**TASK TO COMPLETE:** Work through the data below and state how many lines contain "none", giving that number alone.

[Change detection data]
========

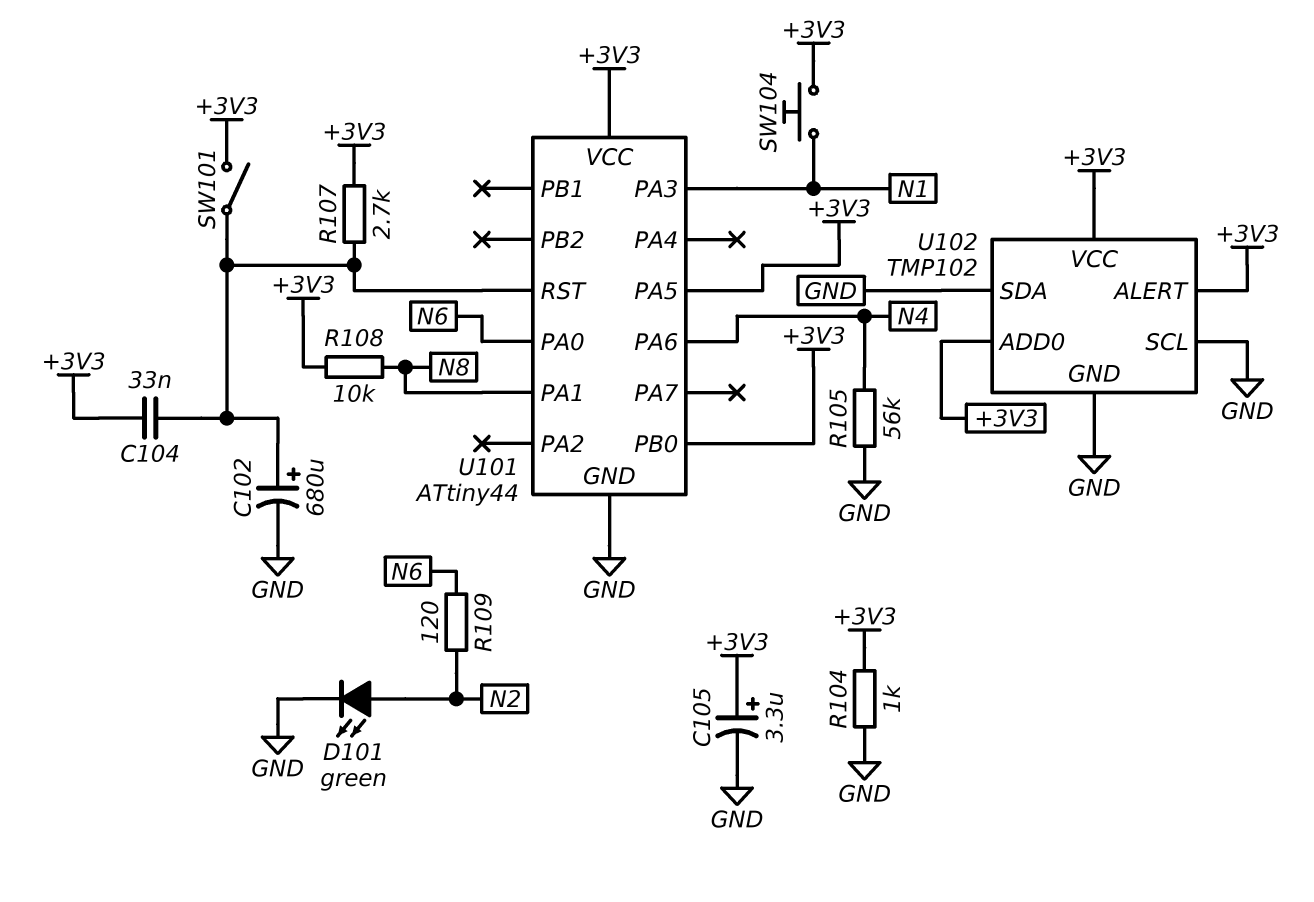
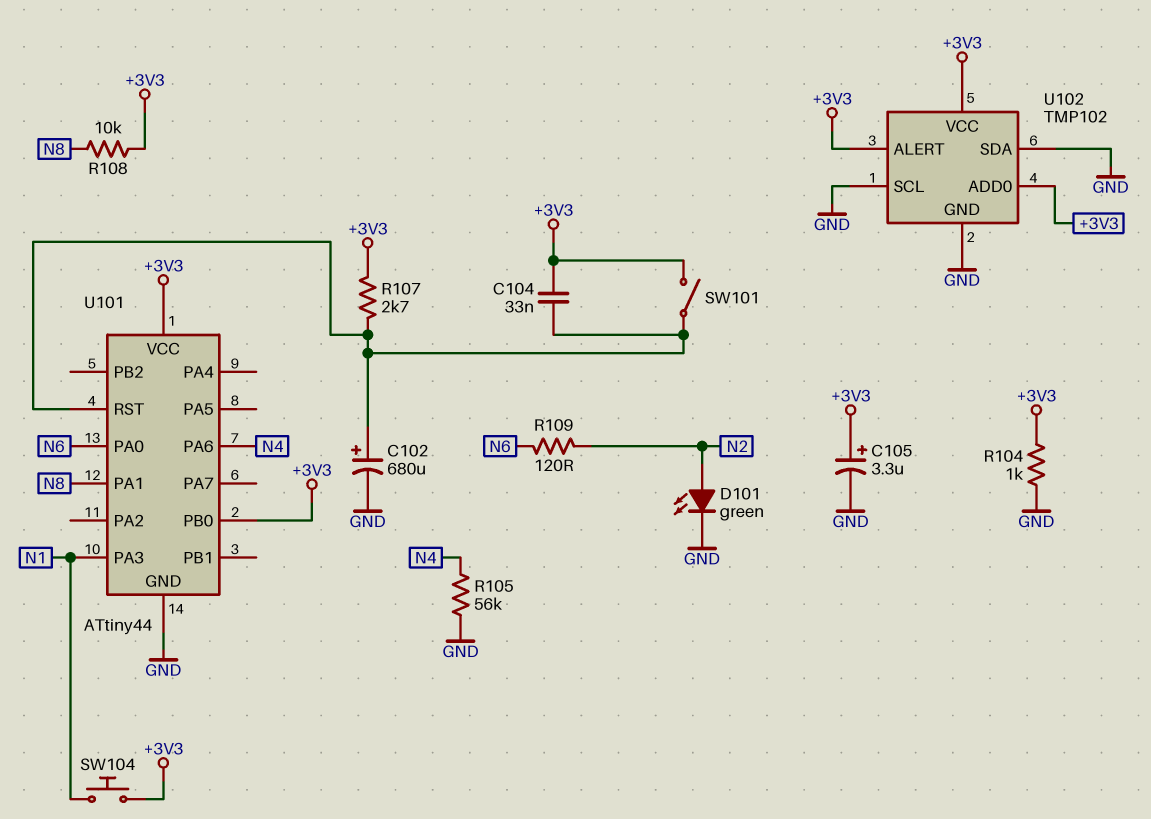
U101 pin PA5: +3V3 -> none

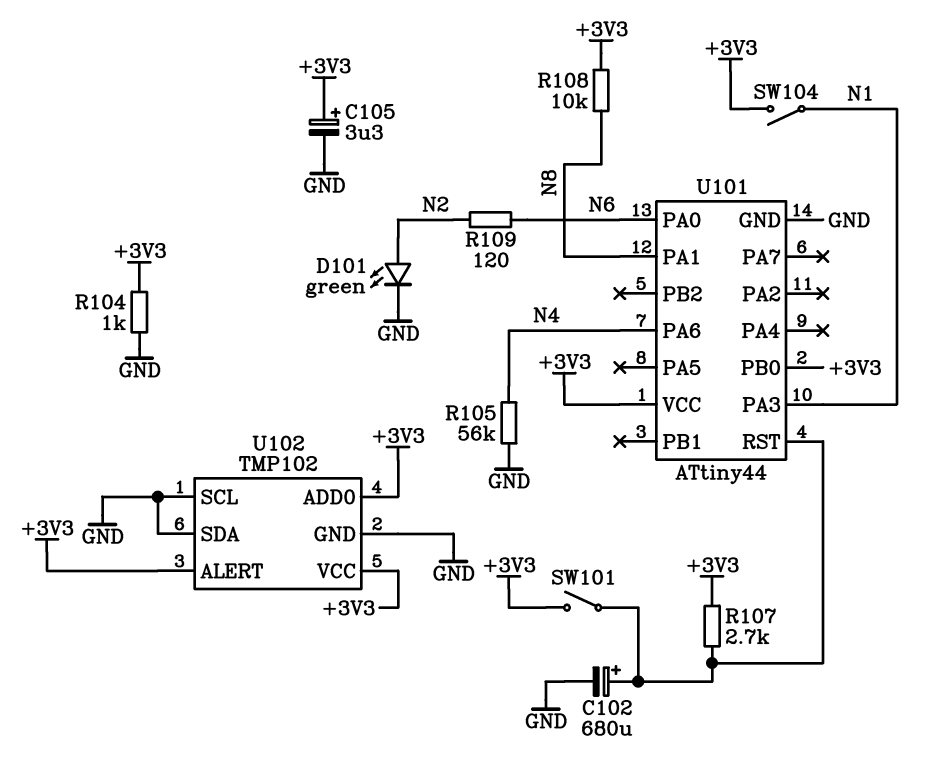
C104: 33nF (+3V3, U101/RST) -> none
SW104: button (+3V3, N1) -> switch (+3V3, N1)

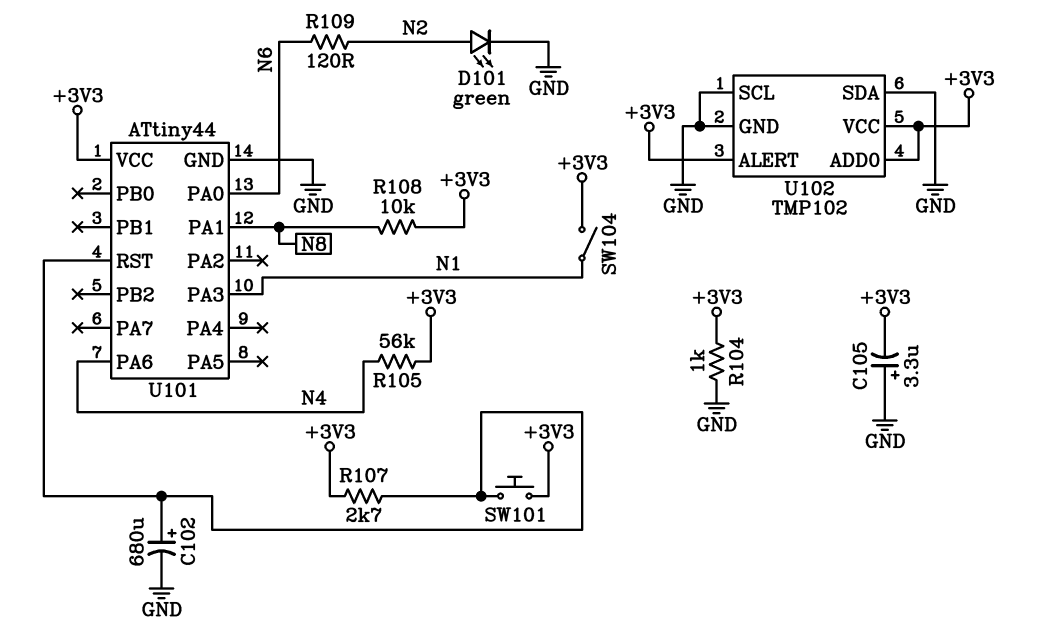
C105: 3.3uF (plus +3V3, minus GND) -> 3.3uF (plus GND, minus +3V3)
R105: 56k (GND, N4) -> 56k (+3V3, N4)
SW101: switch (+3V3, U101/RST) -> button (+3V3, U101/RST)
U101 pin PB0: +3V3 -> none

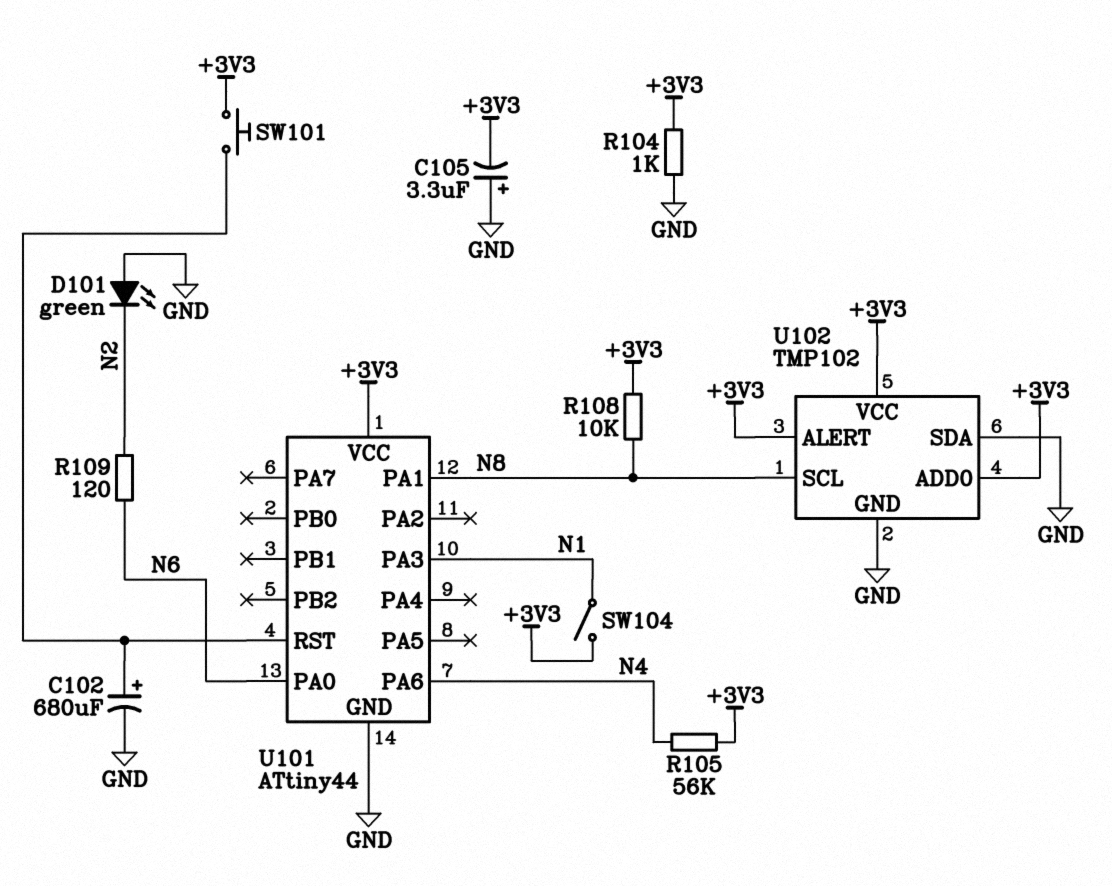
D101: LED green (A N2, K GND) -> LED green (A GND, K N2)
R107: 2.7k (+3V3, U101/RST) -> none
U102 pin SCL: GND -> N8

========

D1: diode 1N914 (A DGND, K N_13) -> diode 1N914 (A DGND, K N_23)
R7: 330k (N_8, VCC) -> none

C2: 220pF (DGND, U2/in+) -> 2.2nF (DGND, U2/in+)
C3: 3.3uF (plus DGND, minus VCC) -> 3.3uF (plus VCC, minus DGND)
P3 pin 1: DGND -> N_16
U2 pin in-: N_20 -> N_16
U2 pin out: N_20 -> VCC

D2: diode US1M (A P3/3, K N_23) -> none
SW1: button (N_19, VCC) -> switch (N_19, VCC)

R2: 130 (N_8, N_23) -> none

========

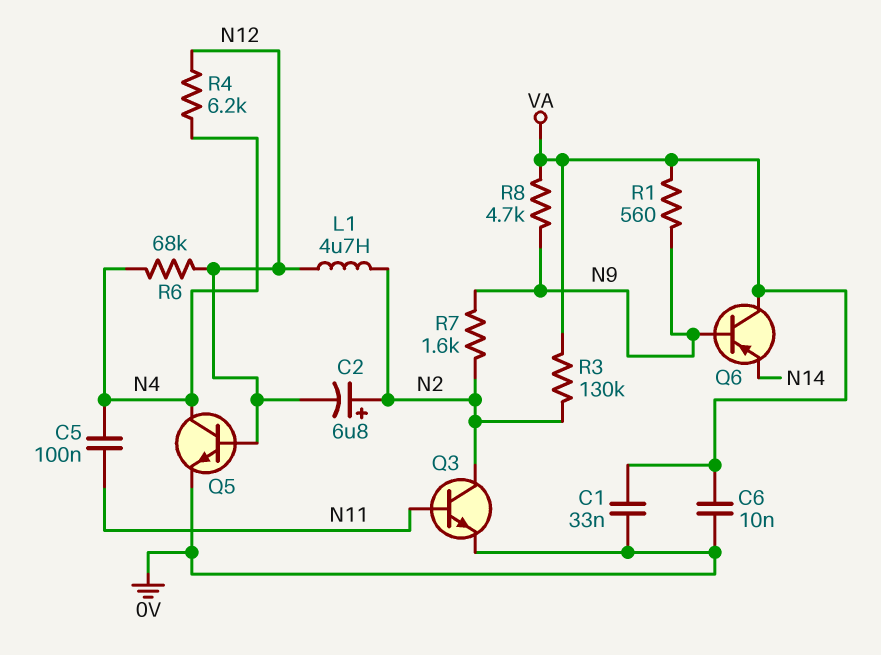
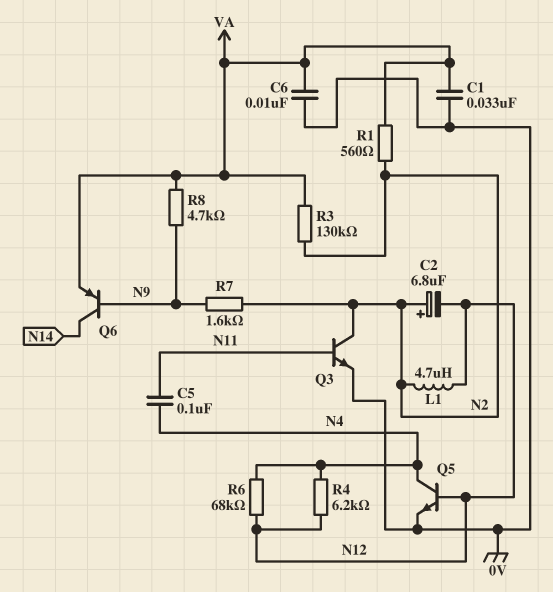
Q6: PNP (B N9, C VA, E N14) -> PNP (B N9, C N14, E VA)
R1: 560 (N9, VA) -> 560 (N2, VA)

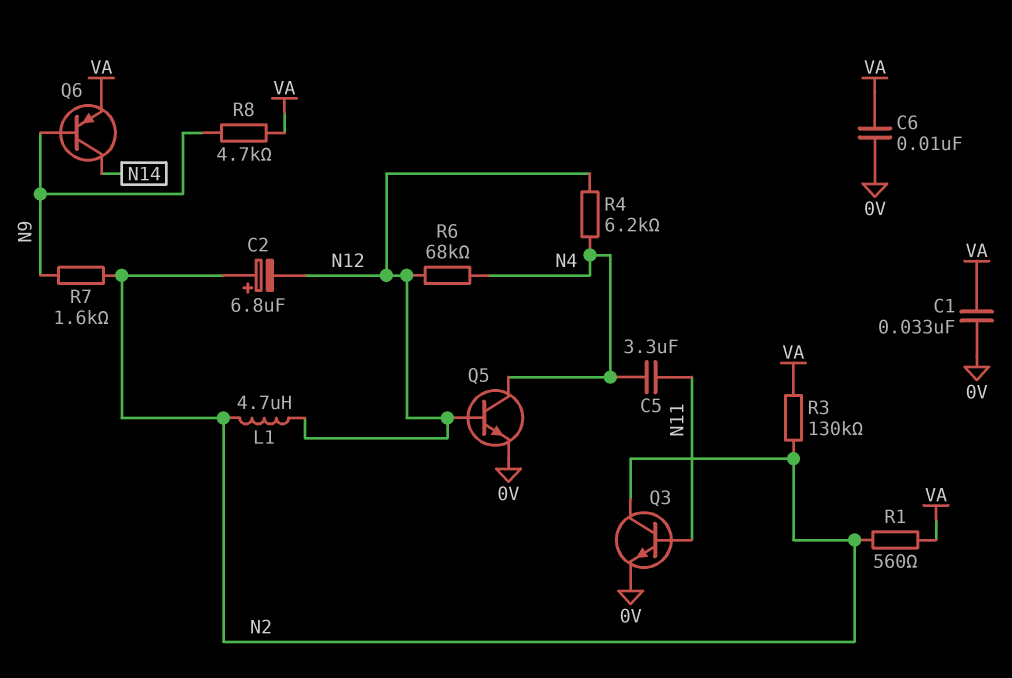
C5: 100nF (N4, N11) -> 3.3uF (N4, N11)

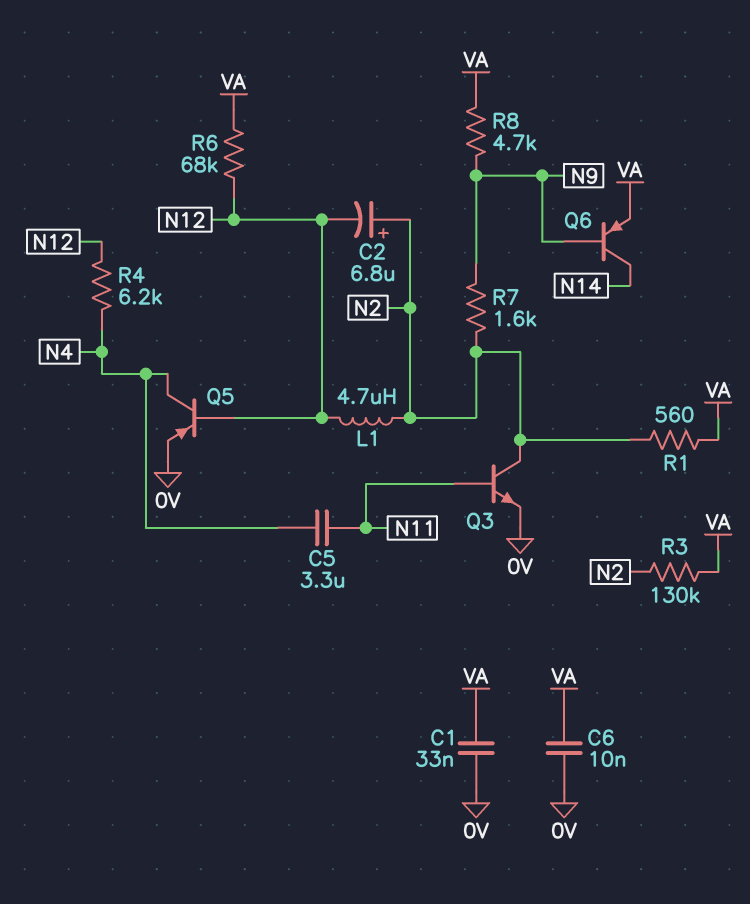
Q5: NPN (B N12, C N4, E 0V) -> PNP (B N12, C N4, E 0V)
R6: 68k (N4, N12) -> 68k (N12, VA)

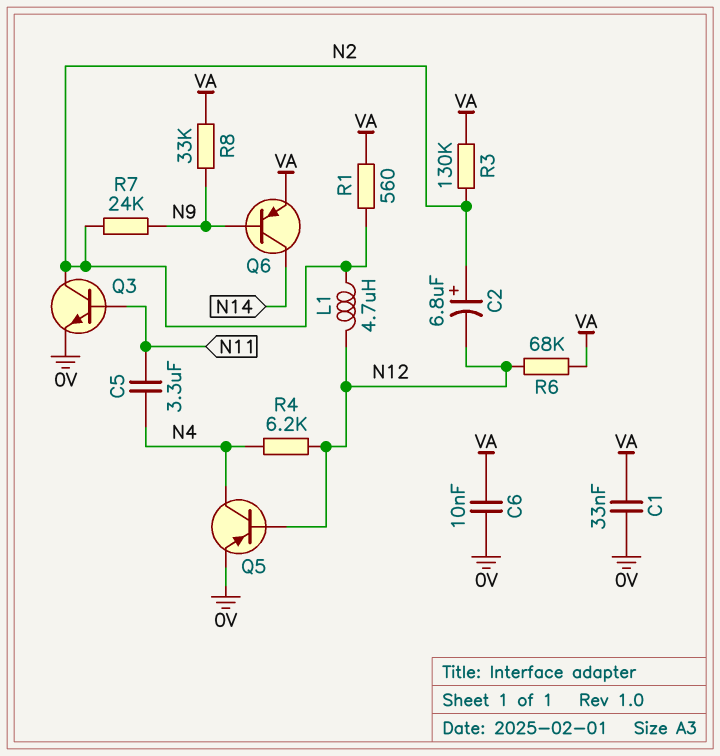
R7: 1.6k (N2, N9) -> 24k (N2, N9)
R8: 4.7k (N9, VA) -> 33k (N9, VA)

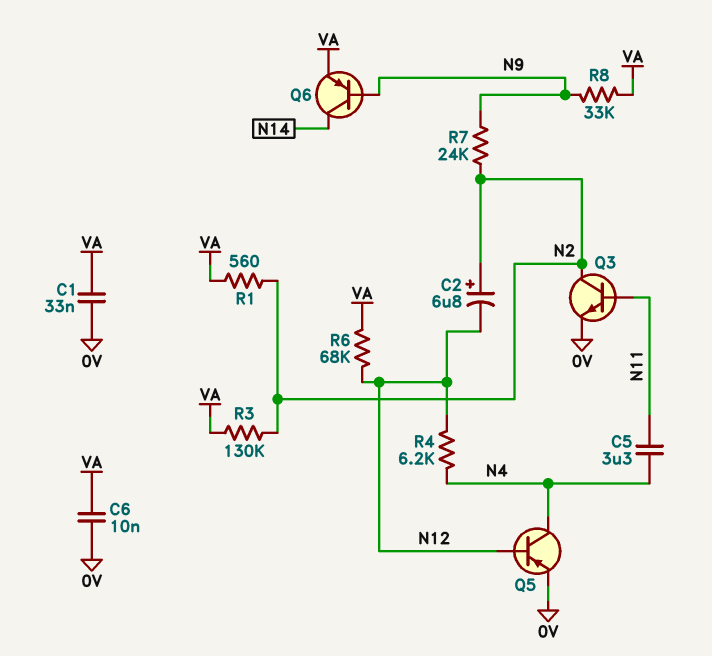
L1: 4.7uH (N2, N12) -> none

========

**OUTPUT BELOW:** 8